● **WHAT IS BEING ASKED**
Return each line exactly, beginning with the one that has "GAS pin VCC: GND -> 5V" and finishing with the final line of the material. Drop any pictures.

**** DATA SHOWN

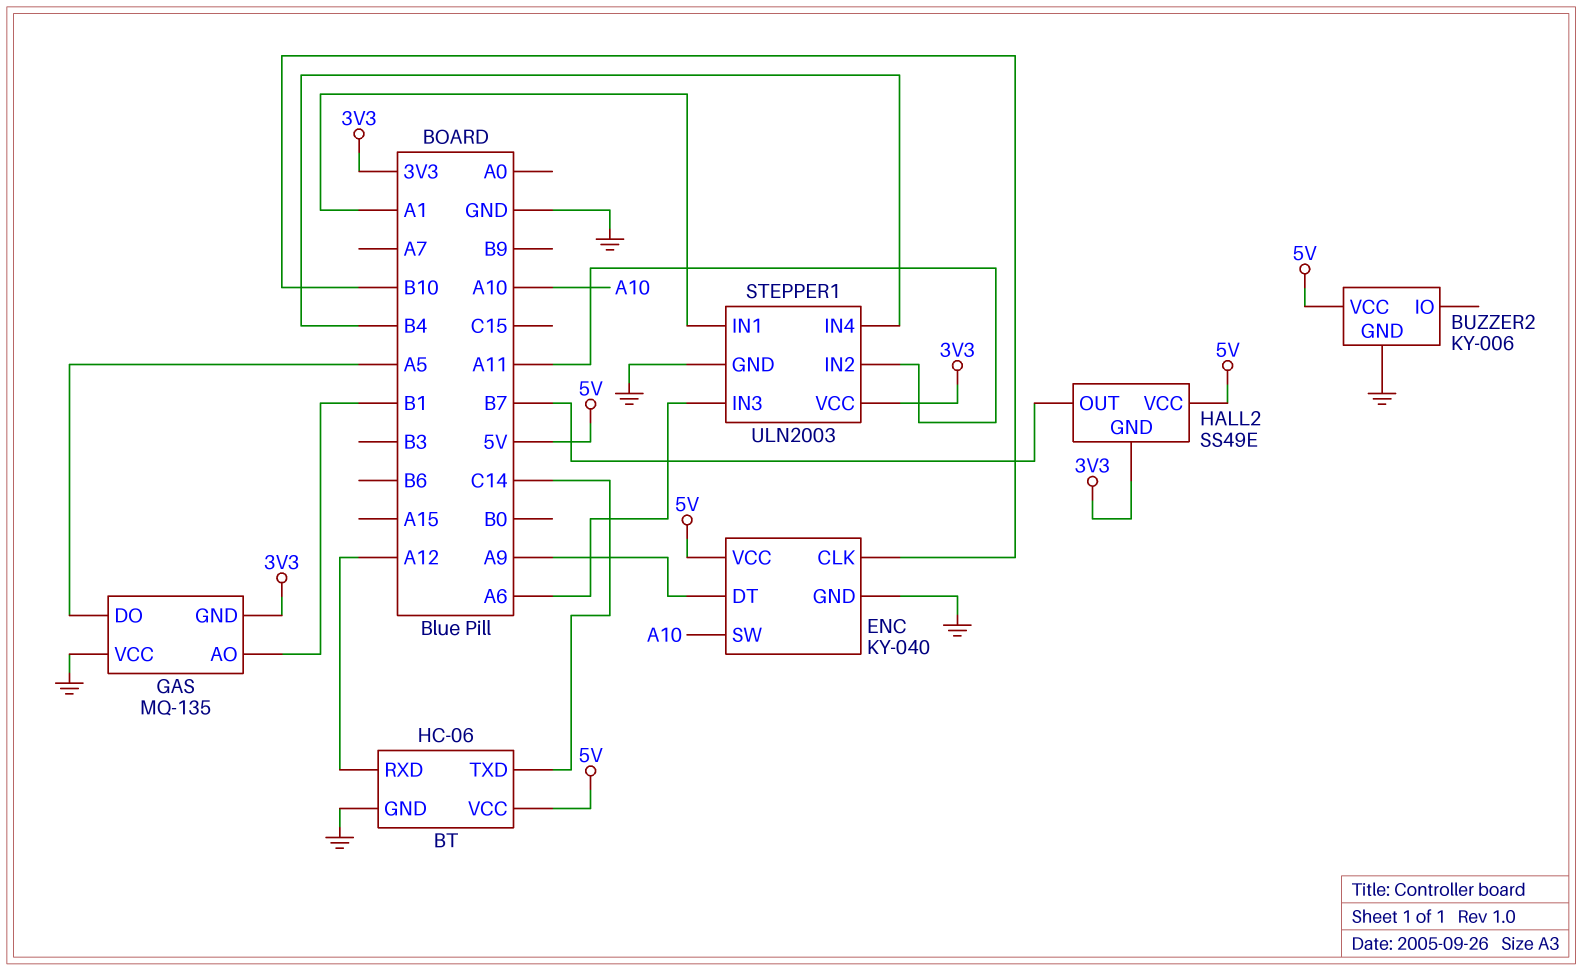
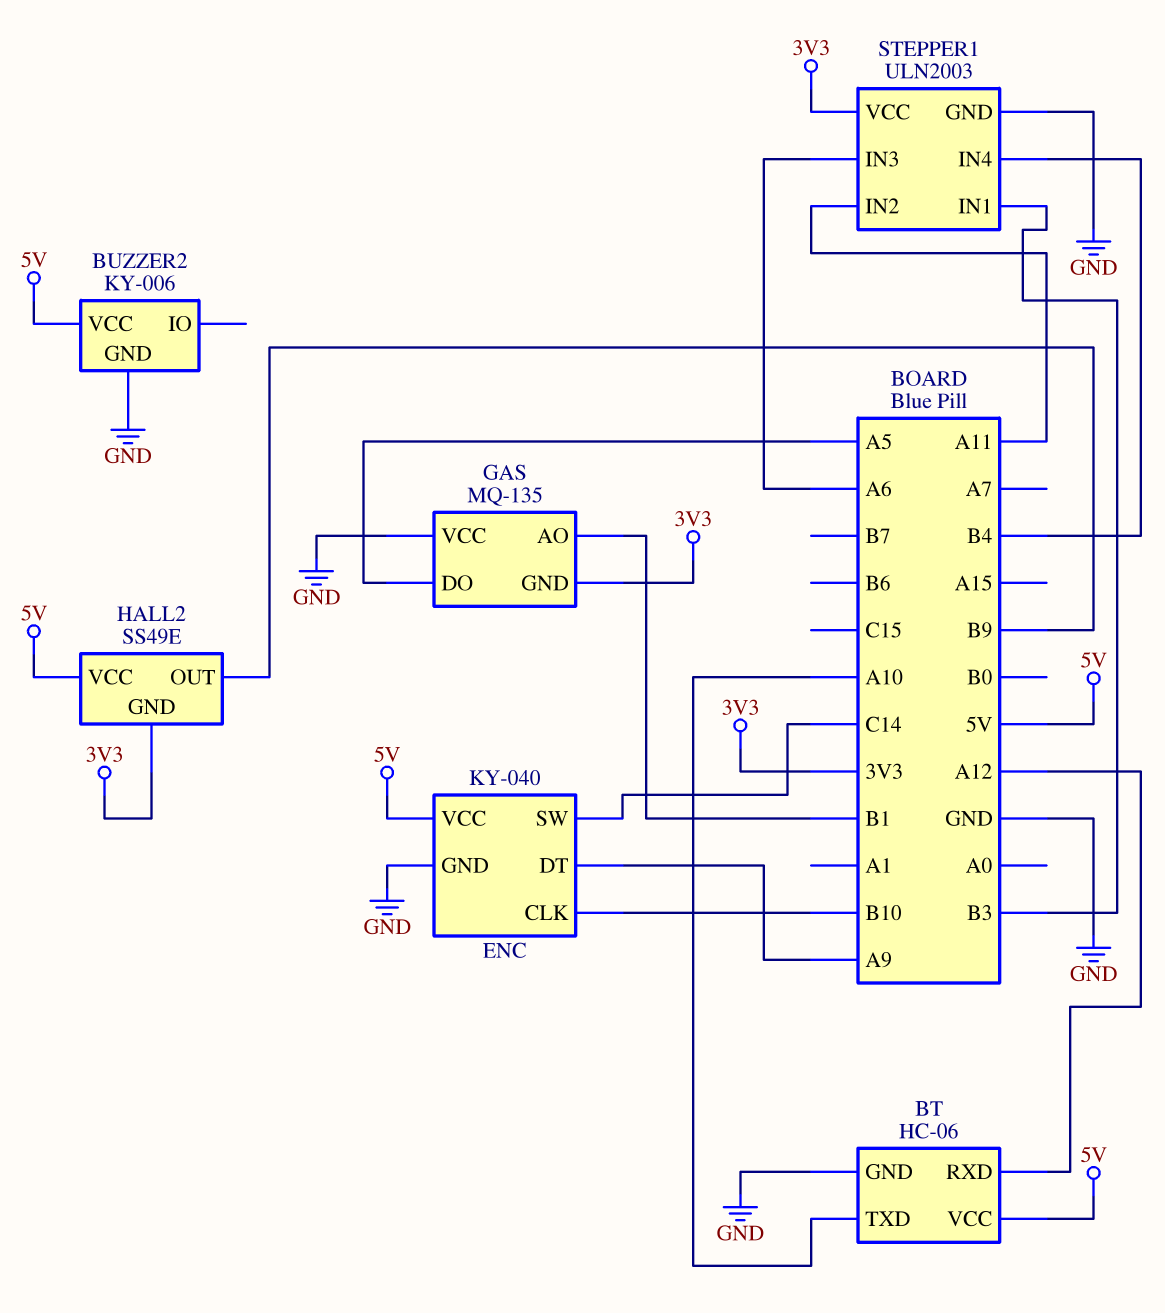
BT pin TXD: C14 -> A10
ENC pin SW: A10 -> C14
HALL2 pin OUT: B7 -> B9
STEPPER1 pin IN1: A1 -> B3

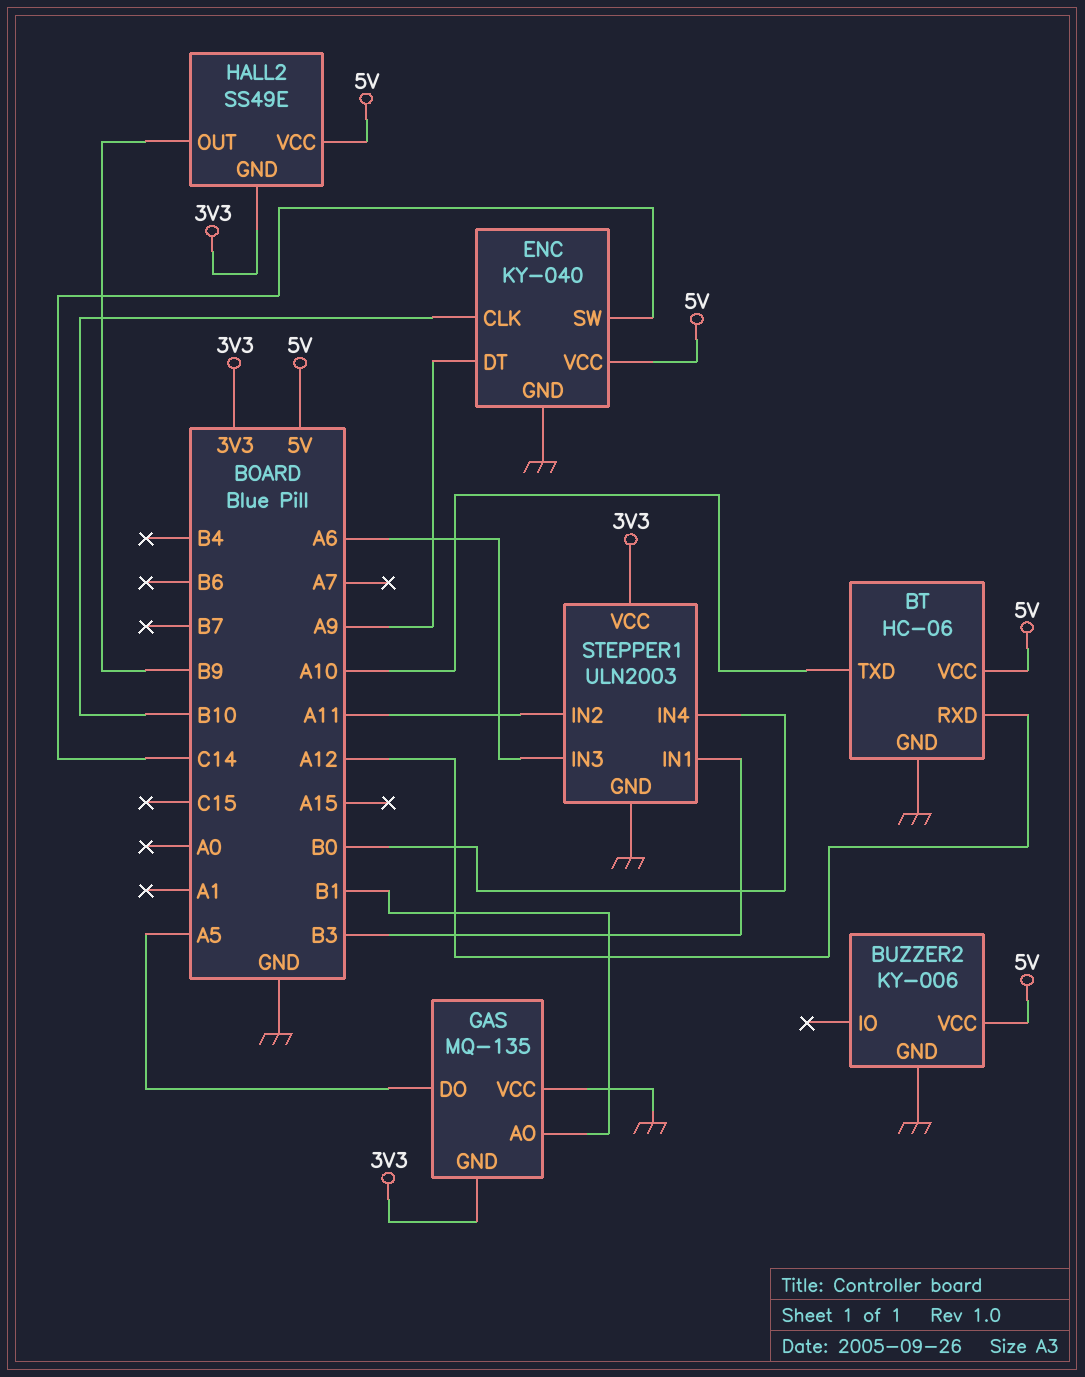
STEPPER1 pin IN4: B4 -> B0

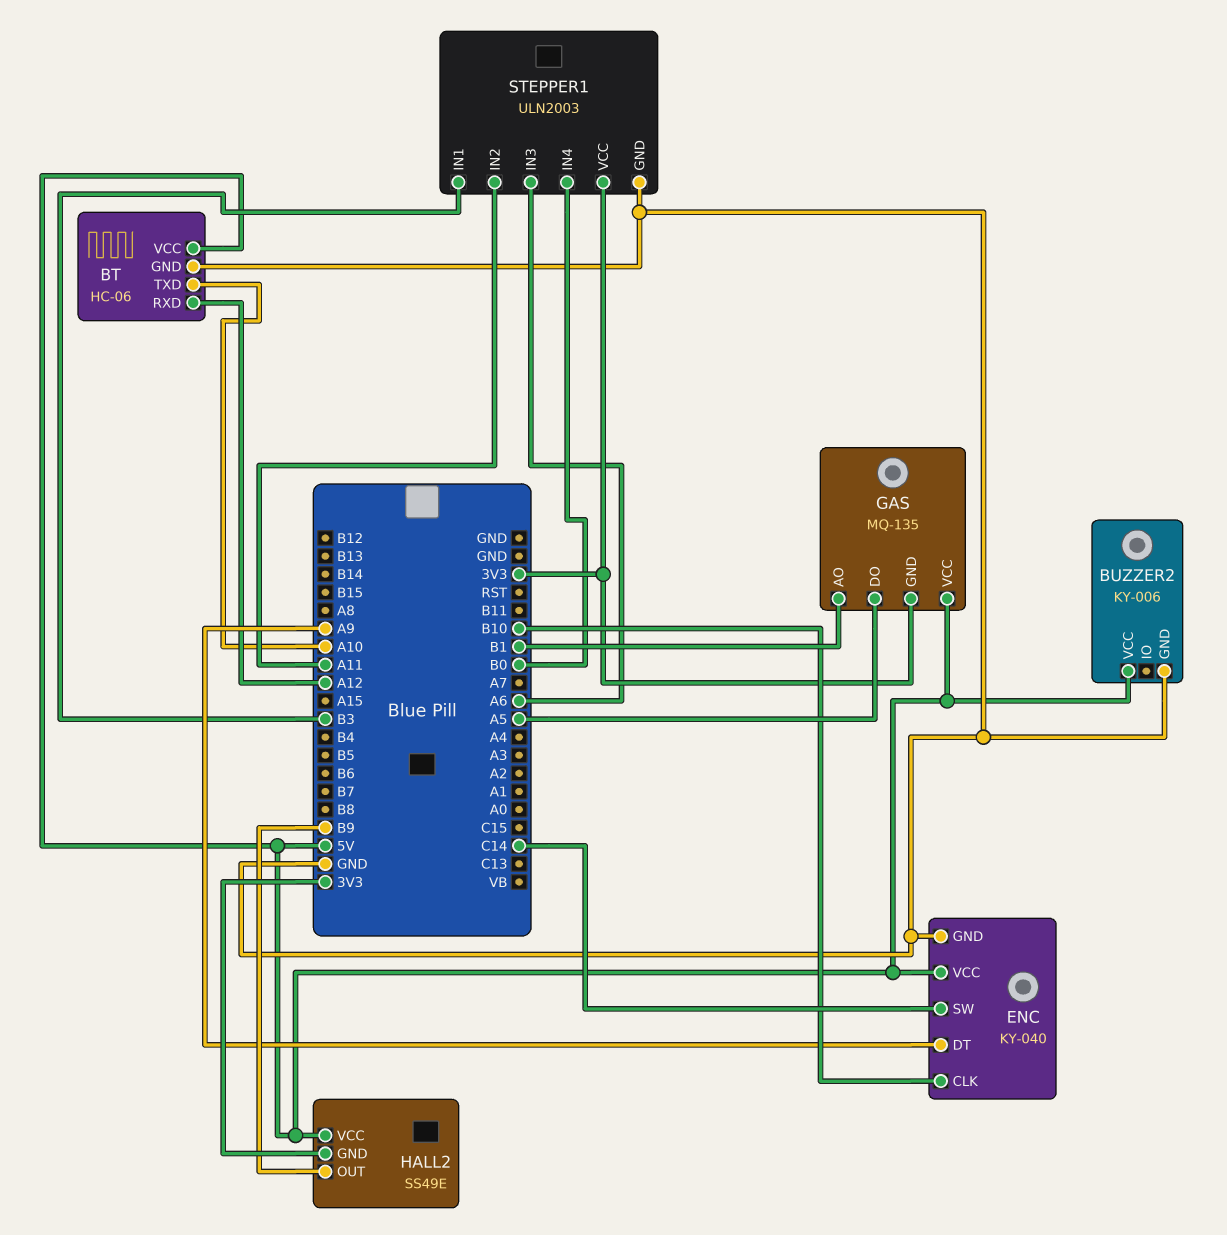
GAS pin VCC: GND -> 5V

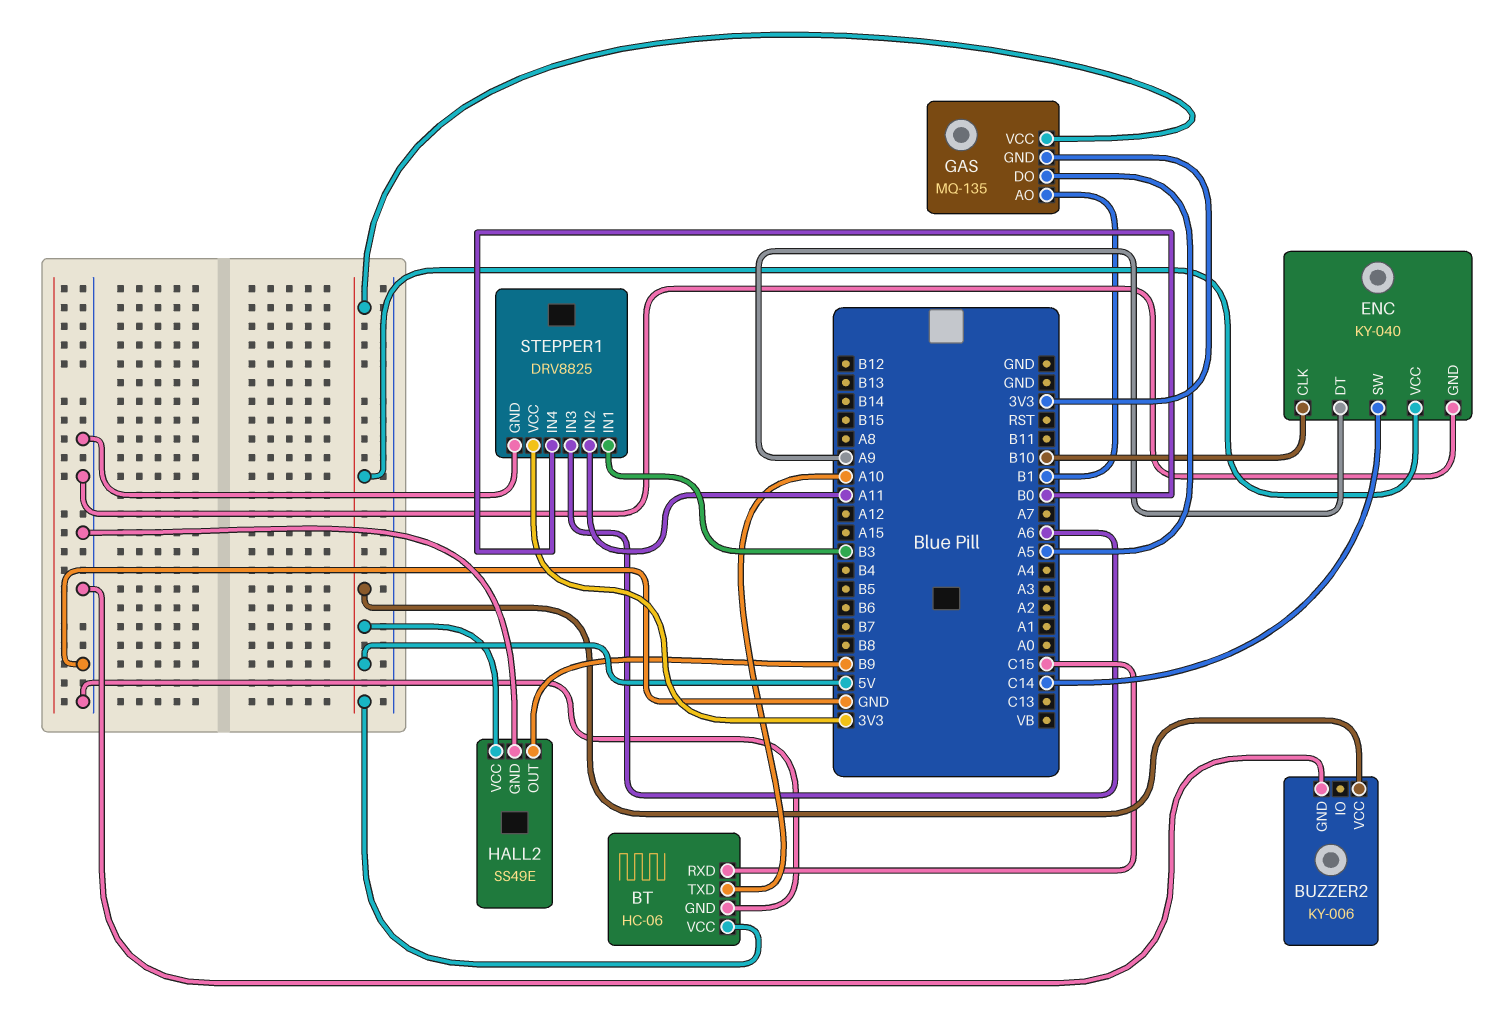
BT pin RXD: A12 -> C15
HALL2 pin GND: 3V3 -> GND
STEPPER1: ULN2003 -> DRV8825

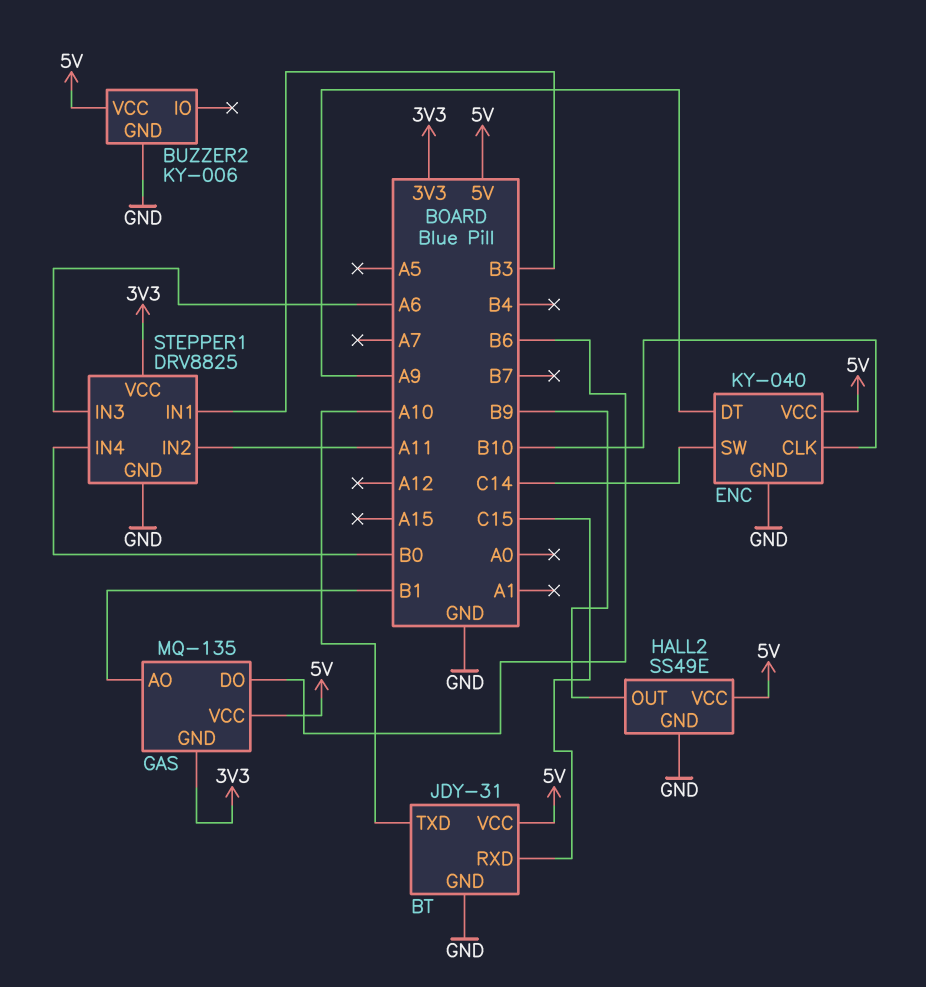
BT: HC-06 -> JDY-31
GAS pin DO: A5 -> B6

********

● **EXERCISE RESULT**
GAS pin VCC: GND -> 5V

BT pin RXD: A12 -> C15
HALL2 pin GND: 3V3 -> GND
STEPPER1: ULN2003 -> DRV8825

BT: HC-06 -> JDY-31
GAS pin DO: A5 -> B6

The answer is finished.